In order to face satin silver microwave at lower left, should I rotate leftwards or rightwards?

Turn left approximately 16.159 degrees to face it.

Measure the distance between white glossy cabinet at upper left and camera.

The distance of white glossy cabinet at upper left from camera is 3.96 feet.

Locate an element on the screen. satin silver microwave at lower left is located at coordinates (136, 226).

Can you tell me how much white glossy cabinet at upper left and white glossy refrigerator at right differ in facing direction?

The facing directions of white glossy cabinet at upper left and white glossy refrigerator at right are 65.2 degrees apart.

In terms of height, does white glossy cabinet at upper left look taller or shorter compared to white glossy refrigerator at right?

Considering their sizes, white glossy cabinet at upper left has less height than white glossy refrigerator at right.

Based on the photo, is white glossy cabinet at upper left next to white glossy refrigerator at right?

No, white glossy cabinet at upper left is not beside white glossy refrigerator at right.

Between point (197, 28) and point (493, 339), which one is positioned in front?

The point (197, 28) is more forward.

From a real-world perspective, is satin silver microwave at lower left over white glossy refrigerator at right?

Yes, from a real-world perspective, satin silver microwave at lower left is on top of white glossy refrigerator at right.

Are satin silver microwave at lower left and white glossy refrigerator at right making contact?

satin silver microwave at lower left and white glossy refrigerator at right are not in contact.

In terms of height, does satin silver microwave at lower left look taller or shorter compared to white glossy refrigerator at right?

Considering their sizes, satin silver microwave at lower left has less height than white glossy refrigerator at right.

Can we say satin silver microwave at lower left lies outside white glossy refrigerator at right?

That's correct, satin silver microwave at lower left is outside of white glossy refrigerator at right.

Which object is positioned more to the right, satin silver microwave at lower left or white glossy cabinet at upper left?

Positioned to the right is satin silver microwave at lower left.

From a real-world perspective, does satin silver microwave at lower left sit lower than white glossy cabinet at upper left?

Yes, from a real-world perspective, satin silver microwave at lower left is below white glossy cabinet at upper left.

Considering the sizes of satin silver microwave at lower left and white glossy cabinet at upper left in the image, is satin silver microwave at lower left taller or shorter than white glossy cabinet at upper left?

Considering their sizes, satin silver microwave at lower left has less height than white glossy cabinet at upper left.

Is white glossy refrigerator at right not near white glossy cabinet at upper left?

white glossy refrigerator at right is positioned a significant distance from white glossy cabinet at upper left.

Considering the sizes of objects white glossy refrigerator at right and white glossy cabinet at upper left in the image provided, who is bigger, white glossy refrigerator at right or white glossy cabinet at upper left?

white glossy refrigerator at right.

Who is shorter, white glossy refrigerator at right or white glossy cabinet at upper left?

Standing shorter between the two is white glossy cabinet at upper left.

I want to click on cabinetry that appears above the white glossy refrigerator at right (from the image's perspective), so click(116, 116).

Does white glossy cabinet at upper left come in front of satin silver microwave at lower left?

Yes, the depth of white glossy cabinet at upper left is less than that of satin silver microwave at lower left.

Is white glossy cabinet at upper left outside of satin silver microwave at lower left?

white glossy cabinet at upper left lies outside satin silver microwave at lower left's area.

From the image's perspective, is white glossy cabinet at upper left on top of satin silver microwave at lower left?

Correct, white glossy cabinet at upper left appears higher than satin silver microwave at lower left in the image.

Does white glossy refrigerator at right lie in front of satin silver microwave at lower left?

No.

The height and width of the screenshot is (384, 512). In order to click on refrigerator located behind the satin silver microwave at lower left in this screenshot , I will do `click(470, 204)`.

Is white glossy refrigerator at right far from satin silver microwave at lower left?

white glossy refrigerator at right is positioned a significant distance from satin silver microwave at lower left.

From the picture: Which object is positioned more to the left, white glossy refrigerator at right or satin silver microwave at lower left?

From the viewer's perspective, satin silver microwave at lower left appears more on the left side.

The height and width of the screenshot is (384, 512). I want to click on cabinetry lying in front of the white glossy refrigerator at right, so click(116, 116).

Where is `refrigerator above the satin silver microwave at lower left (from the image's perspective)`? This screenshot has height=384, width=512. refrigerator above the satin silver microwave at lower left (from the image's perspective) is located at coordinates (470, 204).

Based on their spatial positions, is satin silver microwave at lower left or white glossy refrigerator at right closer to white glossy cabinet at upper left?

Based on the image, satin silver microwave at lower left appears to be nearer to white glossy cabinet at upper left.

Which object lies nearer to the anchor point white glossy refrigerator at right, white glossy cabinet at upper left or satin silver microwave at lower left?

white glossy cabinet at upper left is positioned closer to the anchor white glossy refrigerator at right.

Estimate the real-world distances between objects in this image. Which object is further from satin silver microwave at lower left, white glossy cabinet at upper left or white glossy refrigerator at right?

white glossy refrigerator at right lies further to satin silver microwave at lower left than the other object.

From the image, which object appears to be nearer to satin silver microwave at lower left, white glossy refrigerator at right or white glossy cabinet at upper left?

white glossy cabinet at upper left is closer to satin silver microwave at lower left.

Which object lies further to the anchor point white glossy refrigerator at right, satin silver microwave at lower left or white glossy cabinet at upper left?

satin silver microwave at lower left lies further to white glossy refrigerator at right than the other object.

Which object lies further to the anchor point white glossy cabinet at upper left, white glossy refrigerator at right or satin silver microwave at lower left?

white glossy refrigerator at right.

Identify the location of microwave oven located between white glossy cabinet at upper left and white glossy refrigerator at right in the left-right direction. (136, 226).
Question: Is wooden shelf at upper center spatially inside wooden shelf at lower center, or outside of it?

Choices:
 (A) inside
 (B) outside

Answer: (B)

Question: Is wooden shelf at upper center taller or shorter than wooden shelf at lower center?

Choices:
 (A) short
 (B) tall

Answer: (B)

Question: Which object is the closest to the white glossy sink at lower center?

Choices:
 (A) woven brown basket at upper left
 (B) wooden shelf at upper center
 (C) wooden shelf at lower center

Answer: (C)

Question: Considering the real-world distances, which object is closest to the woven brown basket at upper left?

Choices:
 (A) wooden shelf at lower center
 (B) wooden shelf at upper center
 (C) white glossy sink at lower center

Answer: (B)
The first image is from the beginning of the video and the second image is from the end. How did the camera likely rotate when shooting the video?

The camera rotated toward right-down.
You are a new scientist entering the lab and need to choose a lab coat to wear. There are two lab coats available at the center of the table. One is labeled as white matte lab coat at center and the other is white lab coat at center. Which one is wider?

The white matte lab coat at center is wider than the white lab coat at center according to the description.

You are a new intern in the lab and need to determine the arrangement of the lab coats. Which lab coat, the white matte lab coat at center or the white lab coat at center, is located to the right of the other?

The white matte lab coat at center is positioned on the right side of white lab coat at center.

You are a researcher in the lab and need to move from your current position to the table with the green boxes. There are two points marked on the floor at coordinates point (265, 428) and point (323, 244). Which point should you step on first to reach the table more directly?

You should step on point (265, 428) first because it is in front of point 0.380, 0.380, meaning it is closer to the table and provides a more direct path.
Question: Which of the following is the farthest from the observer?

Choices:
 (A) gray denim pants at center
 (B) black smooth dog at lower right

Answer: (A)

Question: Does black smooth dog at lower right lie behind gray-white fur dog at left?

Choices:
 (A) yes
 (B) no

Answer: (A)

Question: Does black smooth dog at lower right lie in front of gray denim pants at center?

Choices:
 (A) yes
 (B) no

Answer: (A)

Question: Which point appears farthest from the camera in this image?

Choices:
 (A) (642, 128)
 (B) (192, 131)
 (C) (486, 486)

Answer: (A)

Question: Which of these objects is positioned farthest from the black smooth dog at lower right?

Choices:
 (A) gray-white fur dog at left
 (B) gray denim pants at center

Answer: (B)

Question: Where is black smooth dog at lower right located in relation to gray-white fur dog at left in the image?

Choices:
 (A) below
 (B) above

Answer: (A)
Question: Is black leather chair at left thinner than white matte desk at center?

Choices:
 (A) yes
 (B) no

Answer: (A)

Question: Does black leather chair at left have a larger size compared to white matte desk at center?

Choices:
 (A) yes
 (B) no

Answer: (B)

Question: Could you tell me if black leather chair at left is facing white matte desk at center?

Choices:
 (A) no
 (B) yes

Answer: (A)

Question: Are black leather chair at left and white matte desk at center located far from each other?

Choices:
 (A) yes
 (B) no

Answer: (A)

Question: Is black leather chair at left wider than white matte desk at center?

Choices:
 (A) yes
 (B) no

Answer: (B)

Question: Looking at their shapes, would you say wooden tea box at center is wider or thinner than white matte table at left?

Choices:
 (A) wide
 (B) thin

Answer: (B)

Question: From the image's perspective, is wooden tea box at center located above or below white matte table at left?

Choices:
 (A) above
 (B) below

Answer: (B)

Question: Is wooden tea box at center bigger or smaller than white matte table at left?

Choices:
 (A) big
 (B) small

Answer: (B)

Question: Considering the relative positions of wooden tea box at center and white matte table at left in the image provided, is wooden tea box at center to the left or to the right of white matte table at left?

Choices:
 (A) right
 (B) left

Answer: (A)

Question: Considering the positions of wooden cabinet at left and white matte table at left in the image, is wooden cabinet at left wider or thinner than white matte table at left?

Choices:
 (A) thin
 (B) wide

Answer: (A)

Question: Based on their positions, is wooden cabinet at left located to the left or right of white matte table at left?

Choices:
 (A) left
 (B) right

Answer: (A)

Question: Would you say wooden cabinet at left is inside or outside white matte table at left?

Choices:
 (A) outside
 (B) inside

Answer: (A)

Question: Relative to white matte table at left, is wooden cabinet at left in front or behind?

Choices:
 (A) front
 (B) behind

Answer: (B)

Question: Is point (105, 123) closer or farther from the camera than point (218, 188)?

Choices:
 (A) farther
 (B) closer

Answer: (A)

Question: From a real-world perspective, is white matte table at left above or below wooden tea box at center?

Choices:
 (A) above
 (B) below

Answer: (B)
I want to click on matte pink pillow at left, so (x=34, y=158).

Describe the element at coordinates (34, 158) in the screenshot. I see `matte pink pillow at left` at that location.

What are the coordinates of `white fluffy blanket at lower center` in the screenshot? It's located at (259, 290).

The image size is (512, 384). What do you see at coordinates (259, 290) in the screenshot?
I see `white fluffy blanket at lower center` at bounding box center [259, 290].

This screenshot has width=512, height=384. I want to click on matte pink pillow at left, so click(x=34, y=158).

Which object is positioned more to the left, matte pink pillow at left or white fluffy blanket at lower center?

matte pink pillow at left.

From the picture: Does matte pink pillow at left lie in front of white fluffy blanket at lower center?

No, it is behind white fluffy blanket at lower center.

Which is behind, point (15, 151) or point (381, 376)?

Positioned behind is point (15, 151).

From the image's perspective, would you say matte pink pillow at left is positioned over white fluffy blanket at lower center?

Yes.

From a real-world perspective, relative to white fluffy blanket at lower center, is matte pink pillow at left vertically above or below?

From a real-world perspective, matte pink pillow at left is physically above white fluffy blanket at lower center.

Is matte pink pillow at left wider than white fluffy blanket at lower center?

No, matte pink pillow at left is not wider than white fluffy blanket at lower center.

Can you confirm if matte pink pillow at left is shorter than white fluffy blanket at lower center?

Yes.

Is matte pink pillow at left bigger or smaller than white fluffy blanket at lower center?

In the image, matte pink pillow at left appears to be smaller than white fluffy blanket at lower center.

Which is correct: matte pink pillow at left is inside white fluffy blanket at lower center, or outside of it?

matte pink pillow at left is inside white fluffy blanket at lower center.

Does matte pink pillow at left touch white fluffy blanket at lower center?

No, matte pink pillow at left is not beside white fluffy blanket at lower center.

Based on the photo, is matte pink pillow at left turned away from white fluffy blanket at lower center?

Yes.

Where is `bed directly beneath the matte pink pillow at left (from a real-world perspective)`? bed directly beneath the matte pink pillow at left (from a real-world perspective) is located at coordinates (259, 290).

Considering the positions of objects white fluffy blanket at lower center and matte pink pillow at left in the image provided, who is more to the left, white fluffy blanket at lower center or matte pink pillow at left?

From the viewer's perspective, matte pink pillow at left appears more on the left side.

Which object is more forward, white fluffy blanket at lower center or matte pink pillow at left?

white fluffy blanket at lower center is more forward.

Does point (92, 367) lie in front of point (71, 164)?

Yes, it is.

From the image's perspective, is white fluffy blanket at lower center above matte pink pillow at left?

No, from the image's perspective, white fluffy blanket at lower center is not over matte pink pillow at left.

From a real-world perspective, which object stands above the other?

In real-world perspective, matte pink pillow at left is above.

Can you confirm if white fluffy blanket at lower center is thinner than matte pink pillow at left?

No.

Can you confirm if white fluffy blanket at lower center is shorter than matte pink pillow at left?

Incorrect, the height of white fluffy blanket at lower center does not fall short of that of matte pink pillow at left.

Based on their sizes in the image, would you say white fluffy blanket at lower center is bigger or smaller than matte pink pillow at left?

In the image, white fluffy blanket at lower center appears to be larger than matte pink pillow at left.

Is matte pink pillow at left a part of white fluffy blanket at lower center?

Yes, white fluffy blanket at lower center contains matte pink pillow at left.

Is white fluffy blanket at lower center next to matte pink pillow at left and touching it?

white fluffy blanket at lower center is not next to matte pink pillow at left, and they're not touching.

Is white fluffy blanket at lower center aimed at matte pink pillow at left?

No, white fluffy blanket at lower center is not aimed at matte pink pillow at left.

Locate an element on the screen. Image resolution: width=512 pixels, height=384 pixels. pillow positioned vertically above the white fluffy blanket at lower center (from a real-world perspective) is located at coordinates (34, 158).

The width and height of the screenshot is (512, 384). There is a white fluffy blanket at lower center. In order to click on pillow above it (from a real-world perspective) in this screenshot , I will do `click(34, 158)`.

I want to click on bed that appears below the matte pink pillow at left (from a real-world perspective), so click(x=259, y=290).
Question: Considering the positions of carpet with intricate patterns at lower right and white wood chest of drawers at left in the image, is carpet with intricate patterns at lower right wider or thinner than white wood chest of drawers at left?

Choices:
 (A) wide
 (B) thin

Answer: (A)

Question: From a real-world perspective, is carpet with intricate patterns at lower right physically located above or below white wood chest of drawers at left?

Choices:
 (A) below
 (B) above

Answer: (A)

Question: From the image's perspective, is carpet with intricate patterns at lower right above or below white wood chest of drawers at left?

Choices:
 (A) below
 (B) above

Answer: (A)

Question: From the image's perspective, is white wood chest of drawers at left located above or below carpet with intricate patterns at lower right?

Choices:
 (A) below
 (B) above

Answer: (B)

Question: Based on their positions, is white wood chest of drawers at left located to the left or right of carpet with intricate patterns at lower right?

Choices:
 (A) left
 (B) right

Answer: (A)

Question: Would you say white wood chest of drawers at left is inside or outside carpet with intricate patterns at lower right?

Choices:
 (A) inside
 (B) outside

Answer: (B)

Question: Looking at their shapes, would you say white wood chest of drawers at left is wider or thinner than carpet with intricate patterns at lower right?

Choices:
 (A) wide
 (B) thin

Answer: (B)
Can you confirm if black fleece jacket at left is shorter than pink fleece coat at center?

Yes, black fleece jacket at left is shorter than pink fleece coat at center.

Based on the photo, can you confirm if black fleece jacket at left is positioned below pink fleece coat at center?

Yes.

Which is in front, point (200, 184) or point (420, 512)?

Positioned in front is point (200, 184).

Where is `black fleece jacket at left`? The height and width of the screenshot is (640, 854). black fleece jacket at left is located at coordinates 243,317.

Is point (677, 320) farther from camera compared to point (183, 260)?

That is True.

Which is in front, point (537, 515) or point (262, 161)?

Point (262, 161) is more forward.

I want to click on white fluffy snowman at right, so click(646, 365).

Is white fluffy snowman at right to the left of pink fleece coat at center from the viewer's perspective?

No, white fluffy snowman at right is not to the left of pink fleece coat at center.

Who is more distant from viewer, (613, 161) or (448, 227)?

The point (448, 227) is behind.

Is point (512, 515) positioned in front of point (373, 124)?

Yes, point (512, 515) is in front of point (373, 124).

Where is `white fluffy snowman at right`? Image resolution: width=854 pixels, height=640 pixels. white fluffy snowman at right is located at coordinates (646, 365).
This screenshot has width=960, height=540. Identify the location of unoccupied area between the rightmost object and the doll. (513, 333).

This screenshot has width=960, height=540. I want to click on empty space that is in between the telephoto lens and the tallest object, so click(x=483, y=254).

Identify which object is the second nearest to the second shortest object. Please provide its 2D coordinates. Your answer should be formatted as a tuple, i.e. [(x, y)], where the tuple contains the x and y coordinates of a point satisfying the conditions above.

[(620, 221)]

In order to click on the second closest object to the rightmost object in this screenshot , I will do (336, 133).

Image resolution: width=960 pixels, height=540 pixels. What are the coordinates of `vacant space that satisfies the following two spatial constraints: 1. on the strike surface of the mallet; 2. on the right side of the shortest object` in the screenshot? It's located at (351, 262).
----
● SET EXERCISE
Copy the entries word for word, starting at the line with "Question: Is point" and running through the line with "This screenshot has width=512, height=384.", both of those lines included.

● THE COMPLETED TASK
Question: Is point (105, 123) closer or farther from the camera than point (218, 188)?

Choices:
 (A) farther
 (B) closer

Answer: (A)

Question: From a real-world perspective, is white matte table at left above or below wooden tea box at center?

Choices:
 (A) above
 (B) below

Answer: (B)
I want to click on matte pink pillow at left, so (x=34, y=158).

Describe the element at coordinates (34, 158) in the screenshot. I see `matte pink pillow at left` at that location.

What are the coordinates of `white fluffy blanket at lower center` in the screenshot? It's located at (259, 290).

The image size is (512, 384). What do you see at coordinates (259, 290) in the screenshot?
I see `white fluffy blanket at lower center` at bounding box center [259, 290].

This screenshot has width=512, height=384. I want to click on matte pink pillow at left, so click(x=34, y=158).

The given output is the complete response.